WRITTEN REQUEST
Could you print every line of the listing below with no changes at all, leaving out the pictures?

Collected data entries
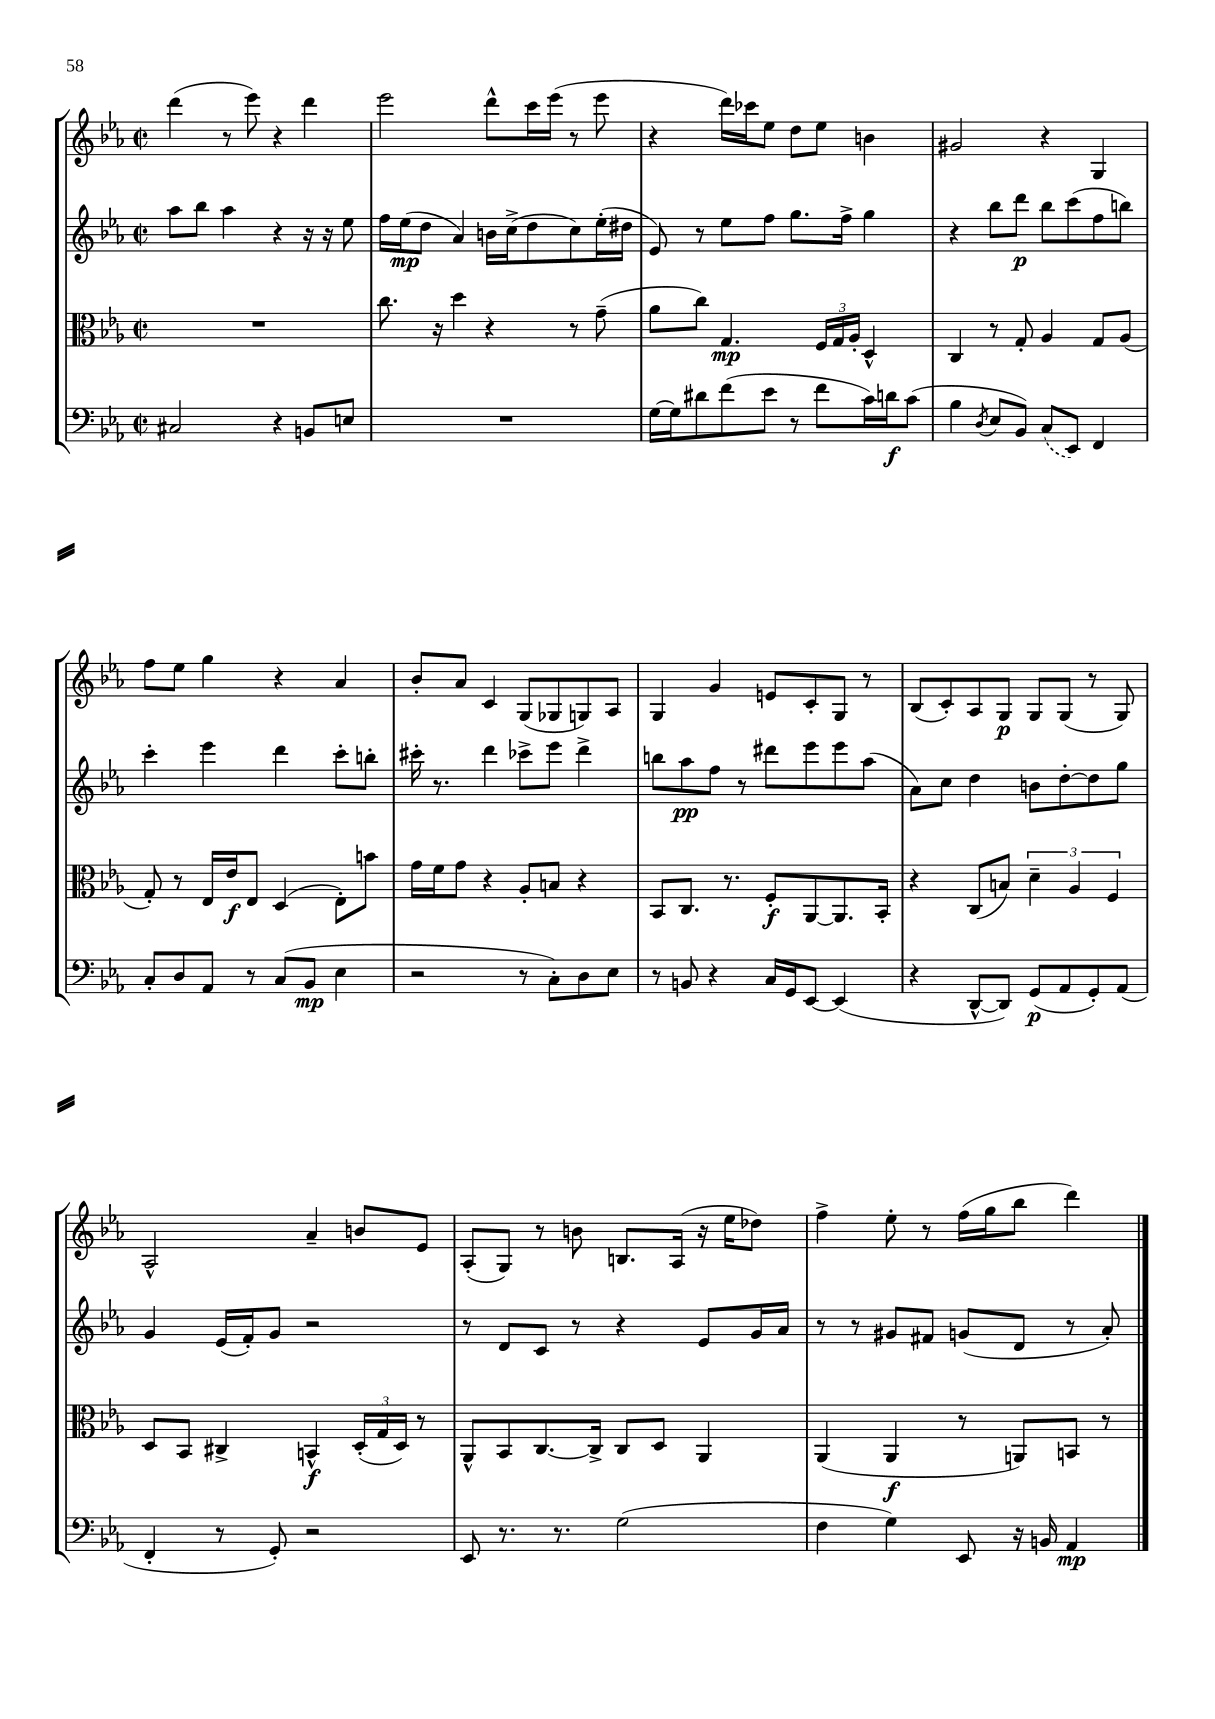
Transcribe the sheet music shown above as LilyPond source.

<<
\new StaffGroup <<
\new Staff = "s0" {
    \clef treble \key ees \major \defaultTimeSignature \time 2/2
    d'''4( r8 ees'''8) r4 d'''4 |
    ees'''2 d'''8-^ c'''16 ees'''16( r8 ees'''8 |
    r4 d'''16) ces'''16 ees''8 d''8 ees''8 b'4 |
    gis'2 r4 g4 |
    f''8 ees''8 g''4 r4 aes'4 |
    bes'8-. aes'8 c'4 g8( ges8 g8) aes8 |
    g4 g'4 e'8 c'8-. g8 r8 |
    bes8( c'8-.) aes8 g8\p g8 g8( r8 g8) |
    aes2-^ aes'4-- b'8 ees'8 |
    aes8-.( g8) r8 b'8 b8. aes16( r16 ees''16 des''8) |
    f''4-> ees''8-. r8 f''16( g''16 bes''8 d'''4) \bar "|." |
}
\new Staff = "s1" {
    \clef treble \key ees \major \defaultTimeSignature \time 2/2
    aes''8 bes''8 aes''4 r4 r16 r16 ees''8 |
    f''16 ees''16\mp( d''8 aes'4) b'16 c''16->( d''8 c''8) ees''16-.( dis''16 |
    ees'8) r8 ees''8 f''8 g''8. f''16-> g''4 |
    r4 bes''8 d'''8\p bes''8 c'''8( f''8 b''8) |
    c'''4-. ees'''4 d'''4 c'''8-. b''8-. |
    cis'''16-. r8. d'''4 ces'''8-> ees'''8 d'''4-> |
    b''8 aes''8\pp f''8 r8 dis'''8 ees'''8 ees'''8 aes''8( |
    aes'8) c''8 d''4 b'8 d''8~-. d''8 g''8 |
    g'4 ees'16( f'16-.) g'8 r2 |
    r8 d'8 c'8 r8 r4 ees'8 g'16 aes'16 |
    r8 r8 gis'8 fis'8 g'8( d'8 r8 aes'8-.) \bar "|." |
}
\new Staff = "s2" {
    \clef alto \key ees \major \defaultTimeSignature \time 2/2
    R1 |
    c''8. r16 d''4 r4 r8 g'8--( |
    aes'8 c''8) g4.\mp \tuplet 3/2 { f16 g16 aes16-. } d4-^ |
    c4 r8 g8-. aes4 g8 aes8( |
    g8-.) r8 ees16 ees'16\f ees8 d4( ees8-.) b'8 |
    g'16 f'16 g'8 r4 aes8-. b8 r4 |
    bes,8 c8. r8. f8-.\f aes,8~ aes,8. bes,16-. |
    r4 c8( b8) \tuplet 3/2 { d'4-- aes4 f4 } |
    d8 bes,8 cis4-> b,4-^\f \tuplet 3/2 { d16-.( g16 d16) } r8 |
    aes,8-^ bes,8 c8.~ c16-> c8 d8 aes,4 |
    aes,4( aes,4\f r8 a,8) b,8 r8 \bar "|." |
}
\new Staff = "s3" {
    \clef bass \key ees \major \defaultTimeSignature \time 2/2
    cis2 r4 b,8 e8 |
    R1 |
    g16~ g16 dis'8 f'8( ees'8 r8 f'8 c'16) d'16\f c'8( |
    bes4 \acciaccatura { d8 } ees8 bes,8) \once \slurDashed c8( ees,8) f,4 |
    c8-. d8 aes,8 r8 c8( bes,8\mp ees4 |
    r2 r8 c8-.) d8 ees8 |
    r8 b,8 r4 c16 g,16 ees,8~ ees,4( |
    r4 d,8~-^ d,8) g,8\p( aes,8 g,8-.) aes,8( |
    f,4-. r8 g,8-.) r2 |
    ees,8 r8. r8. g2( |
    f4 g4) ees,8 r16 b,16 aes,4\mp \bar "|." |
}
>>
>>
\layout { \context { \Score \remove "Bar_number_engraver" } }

RESPONSE FOR THIS EXERCISE
Transcribe the sheet music shown above as LilyPond source.

<<
\new StaffGroup <<
\new Staff = "s0" {
    \clef treble \key ees \major \defaultTimeSignature \time 2/2
    d'''4( r8 ees'''8) r4 d'''4 |
    ees'''2 d'''8-^ c'''16 ees'''16( r8 ees'''8 |
    r4 d'''16) ces'''16 ees''8 d''8 ees''8 b'4 |
    gis'2 r4 g4 |
    f''8 ees''8 g''4 r4 aes'4 |
    bes'8-. aes'8 c'4 g8( ges8 g8) aes8 |
    g4 g'4 e'8 c'8-. g8 r8 |
    bes8( c'8-.) aes8 g8\p g8 g8( r8 g8) |
    aes2-^ aes'4-- b'8 ees'8 |
    aes8-.( g8) r8 b'8 b8. aes16( r16 ees''16 des''8) |
    f''4-> ees''8-. r8 f''16( g''16 bes''8 d'''4) \bar "|." |
}
\new Staff = "s1" {
    \clef treble \key ees \major \defaultTimeSignature \time 2/2
    aes''8 bes''8 aes''4 r4 r16 r16 ees''8 |
    f''16 ees''16\mp( d''8 aes'4) b'16 c''16->( d''8 c''8) ees''16-.( dis''16 |
    ees'8) r8 ees''8 f''8 g''8. f''16-> g''4 |
    r4 bes''8 d'''8\p bes''8 c'''8( f''8 b''8) |
    c'''4-. ees'''4 d'''4 c'''8-. b''8-. |
    cis'''16-. r8. d'''4 ces'''8-> ees'''8 d'''4-> |
    b''8 aes''8\pp f''8 r8 dis'''8 ees'''8 ees'''8 aes''8( |
    aes'8) c''8 d''4 b'8 d''8~-. d''8 g''8 |
    g'4 ees'16( f'16-.) g'8 r2 |
    r8 d'8 c'8 r8 r4 ees'8 g'16 aes'16 |
    r8 r8 gis'8 fis'8 g'8( d'8 r8 aes'8-.) \bar "|." |
}
\new Staff = "s2" {
    \clef alto \key ees \major \defaultTimeSignature \time 2/2
    R1 |
    c''8. r16 d''4 r4 r8 g'8--( |
    aes'8 c''8) g4.\mp \tuplet 3/2 { f16 g16 aes16-. } d4-^ |
    c4 r8 g8-. aes4 g8 aes8( |
    g8-.) r8 ees16 ees'16\f ees8 d4( ees8-.) b'8 |
    g'16 f'16 g'8 r4 aes8-. b8 r4 |
    bes,8 c8. r8. f8-.\f aes,8~ aes,8. bes,16-. |
    r4 c8( b8) \tuplet 3/2 { d'4-- aes4 f4 } |
    d8 bes,8 cis4-> b,4-^\f \tuplet 3/2 { d16-.( g16 d16) } r8 |
    aes,8-^ bes,8 c8.~ c16-> c8 d8 aes,4 |
    aes,4( aes,4\f r8 a,8) b,8 r8 \bar "|." |
}
\new Staff = "s3" {
    \clef bass \key ees \major \defaultTimeSignature \time 2/2
    cis2 r4 b,8 e8 |
    R1 |
    g16~ g16 dis'8 f'8( ees'8 r8 f'8 c'16) d'16\f c'8( |
    bes4 \acciaccatura { d8 } ees8 bes,8) \once \slurDashed c8( ees,8) f,4 |
    c8-. d8 aes,8 r8 c8( bes,8\mp ees4 |
    r2 r8 c8-.) d8 ees8 |
    r8 b,8 r4 c16 g,16 ees,8~ ees,4( |
    r4 d,8~-^ d,8) g,8\p( aes,8 g,8-.) aes,8( |
    f,4-. r8 g,8-.) r2 |
    ees,8 r8. r8. g2( |
    f4 g4) ees,8 r16 b,16 aes,4\mp \bar "|." |
}
>>
>>
\layout { \context { \Score \remove "Bar_number_engraver" } }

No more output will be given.